● Work item
Range to output from the entries below: the line containing "blue lamp: 0 -> 3" through the line containing "green cupcake: 1 -> 3". Set it down exactly, ends included, nothing else.

(Data extracted from a collection)
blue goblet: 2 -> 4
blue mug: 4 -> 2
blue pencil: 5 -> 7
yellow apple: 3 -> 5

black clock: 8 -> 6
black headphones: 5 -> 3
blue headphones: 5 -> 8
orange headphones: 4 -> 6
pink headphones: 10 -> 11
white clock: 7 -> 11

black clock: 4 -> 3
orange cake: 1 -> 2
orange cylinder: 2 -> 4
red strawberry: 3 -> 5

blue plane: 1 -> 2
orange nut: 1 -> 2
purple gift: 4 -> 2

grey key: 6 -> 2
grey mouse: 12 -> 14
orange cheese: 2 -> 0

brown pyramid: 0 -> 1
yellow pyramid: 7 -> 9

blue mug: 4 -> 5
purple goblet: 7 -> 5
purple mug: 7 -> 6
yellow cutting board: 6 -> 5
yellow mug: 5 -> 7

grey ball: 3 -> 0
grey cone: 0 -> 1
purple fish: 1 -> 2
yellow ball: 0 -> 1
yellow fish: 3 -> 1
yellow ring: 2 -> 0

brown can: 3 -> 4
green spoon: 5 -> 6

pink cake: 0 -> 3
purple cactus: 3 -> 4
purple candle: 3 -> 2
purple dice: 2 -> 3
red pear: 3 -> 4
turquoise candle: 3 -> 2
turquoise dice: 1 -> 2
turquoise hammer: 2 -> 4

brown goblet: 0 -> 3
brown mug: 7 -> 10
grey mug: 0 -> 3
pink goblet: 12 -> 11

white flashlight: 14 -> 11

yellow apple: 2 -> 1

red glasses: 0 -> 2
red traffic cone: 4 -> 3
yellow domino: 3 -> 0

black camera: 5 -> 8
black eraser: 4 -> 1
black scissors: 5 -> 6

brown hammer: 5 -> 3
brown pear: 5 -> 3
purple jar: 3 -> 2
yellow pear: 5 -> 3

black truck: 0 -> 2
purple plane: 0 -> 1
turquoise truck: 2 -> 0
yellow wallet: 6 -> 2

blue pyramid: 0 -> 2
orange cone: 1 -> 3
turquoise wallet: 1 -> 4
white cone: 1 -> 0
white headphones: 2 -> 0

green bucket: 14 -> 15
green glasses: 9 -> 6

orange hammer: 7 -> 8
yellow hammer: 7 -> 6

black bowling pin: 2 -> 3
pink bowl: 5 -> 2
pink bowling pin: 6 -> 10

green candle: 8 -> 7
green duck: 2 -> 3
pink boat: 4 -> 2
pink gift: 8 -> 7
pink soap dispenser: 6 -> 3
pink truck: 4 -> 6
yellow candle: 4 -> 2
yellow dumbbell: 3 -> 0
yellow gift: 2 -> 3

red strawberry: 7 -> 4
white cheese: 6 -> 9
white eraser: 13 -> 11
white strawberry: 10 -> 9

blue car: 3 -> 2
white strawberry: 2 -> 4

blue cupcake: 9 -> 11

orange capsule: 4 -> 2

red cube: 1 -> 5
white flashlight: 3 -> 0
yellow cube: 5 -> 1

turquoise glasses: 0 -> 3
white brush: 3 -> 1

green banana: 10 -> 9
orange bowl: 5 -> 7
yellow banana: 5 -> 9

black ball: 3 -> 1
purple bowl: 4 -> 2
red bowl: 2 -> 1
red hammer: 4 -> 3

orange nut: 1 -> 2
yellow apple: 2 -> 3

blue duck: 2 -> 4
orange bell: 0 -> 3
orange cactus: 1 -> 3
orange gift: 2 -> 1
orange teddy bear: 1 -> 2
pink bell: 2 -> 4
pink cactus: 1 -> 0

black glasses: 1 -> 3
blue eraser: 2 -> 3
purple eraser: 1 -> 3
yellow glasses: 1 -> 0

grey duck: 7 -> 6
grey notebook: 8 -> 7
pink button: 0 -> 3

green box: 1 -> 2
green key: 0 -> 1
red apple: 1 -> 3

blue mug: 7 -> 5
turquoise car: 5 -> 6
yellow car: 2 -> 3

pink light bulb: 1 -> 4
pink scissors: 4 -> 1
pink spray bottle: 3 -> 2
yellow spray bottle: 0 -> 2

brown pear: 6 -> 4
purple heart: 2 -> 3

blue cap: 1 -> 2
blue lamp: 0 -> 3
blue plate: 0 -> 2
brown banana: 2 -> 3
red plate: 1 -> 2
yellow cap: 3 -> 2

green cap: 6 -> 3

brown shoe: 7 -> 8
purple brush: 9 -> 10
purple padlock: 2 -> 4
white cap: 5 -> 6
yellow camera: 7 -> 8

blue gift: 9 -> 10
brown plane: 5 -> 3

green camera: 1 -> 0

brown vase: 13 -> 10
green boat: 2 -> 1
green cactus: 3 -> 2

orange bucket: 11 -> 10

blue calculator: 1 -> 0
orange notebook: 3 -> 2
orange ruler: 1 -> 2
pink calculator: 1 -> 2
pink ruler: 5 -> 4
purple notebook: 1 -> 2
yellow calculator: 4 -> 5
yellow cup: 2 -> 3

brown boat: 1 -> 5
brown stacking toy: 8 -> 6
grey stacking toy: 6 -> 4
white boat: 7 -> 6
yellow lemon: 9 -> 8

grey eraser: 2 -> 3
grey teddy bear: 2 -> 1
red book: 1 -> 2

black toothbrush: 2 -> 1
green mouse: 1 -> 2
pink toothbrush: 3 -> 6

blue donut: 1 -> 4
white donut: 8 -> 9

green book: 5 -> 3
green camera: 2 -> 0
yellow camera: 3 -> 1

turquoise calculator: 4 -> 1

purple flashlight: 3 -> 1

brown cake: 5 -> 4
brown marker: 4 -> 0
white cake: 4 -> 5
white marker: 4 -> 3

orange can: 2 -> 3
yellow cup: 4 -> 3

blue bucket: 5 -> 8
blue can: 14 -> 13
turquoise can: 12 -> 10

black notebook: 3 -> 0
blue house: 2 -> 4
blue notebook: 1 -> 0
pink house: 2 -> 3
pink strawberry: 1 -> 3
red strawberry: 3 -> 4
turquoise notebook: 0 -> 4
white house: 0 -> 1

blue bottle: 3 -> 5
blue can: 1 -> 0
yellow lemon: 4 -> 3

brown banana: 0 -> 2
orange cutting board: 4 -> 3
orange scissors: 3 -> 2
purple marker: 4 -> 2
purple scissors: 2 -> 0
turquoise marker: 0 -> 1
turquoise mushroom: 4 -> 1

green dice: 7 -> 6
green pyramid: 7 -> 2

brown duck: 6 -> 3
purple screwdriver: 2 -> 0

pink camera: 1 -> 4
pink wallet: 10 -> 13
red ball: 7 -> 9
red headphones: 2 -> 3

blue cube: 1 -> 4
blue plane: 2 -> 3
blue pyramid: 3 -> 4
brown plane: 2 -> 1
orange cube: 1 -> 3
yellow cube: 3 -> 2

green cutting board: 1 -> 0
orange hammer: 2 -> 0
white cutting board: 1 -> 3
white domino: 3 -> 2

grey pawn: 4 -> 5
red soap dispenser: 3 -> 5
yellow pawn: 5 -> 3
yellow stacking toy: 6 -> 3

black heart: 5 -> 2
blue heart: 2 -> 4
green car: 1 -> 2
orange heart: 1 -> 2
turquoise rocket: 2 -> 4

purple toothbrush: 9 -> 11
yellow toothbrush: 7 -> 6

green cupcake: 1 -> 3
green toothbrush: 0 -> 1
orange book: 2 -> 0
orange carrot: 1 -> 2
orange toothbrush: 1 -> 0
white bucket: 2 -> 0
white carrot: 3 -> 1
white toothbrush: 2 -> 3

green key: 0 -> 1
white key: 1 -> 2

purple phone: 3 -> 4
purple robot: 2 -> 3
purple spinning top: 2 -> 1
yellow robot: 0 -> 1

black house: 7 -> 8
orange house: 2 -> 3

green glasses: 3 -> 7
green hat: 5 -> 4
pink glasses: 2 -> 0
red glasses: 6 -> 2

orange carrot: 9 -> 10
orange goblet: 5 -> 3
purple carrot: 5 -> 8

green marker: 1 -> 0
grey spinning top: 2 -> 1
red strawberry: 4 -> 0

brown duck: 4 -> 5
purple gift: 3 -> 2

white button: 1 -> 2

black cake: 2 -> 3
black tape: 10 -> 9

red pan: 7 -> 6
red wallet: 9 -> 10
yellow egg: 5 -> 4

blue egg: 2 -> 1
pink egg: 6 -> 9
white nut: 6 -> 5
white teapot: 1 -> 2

● Written solution
blue lamp: 0 -> 3
blue plate: 0 -> 2
brown banana: 2 -> 3
red plate: 1 -> 2
yellow cap: 3 -> 2

green cap: 6 -> 3

brown shoe: 7 -> 8
purple brush: 9 -> 10
purple padlock: 2 -> 4
white cap: 5 -> 6
yellow camera: 7 -> 8

blue gift: 9 -> 10
brown plane: 5 -> 3

green camera: 1 -> 0

brown vase: 13 -> 10
green boat: 2 -> 1
green cactus: 3 -> 2

orange bucket: 11 -> 10

blue calculator: 1 -> 0
orange notebook: 3 -> 2
orange ruler: 1 -> 2
pink calculator: 1 -> 2
pink ruler: 5 -> 4
purple notebook: 1 -> 2
yellow calculator: 4 -> 5
yellow cup: 2 -> 3

brown boat: 1 -> 5
brown stacking toy: 8 -> 6
grey stacking toy: 6 -> 4
white boat: 7 -> 6
yellow lemon: 9 -> 8

grey eraser: 2 -> 3
grey teddy bear: 2 -> 1
red book: 1 -> 2

black toothbrush: 2 -> 1
green mouse: 1 -> 2
pink toothbrush: 3 -> 6

blue donut: 1 -> 4
white donut: 8 -> 9

green book: 5 -> 3
green camera: 2 -> 0
yellow camera: 3 -> 1

turquoise calculator: 4 -> 1

purple flashlight: 3 -> 1

brown cake: 5 -> 4
brown marker: 4 -> 0
white cake: 4 -> 5
white marker: 4 -> 3

orange can: 2 -> 3
yellow cup: 4 -> 3

blue bucket: 5 -> 8
blue can: 14 -> 13
turquoise can: 12 -> 10

black notebook: 3 -> 0
blue house: 2 -> 4
blue notebook: 1 -> 0
pink house: 2 -> 3
pink strawberry: 1 -> 3
red strawberry: 3 -> 4
turquoise notebook: 0 -> 4
white house: 0 -> 1

blue bottle: 3 -> 5
blue can: 1 -> 0
yellow lemon: 4 -> 3

brown banana: 0 -> 2
orange cutting board: 4 -> 3
orange scissors: 3 -> 2
purple marker: 4 -> 2
purple scissors: 2 -> 0
turquoise marker: 0 -> 1
turquoise mushroom: 4 -> 1

green dice: 7 -> 6
green pyramid: 7 -> 2

brown duck: 6 -> 3
purple screwdriver: 2 -> 0

pink camera: 1 -> 4
pink wallet: 10 -> 13
red ball: 7 -> 9
red headphones: 2 -> 3

blue cube: 1 -> 4
blue plane: 2 -> 3
blue pyramid: 3 -> 4
brown plane: 2 -> 1
orange cube: 1 -> 3
yellow cube: 3 -> 2

green cutting board: 1 -> 0
orange hammer: 2 -> 0
white cutting board: 1 -> 3
white domino: 3 -> 2

grey pawn: 4 -> 5
red soap dispenser: 3 -> 5
yellow pawn: 5 -> 3
yellow stacking toy: 6 -> 3

black heart: 5 -> 2
blue heart: 2 -> 4
green car: 1 -> 2
orange heart: 1 -> 2
turquoise rocket: 2 -> 4

purple toothbrush: 9 -> 11
yellow toothbrush: 7 -> 6

green cupcake: 1 -> 3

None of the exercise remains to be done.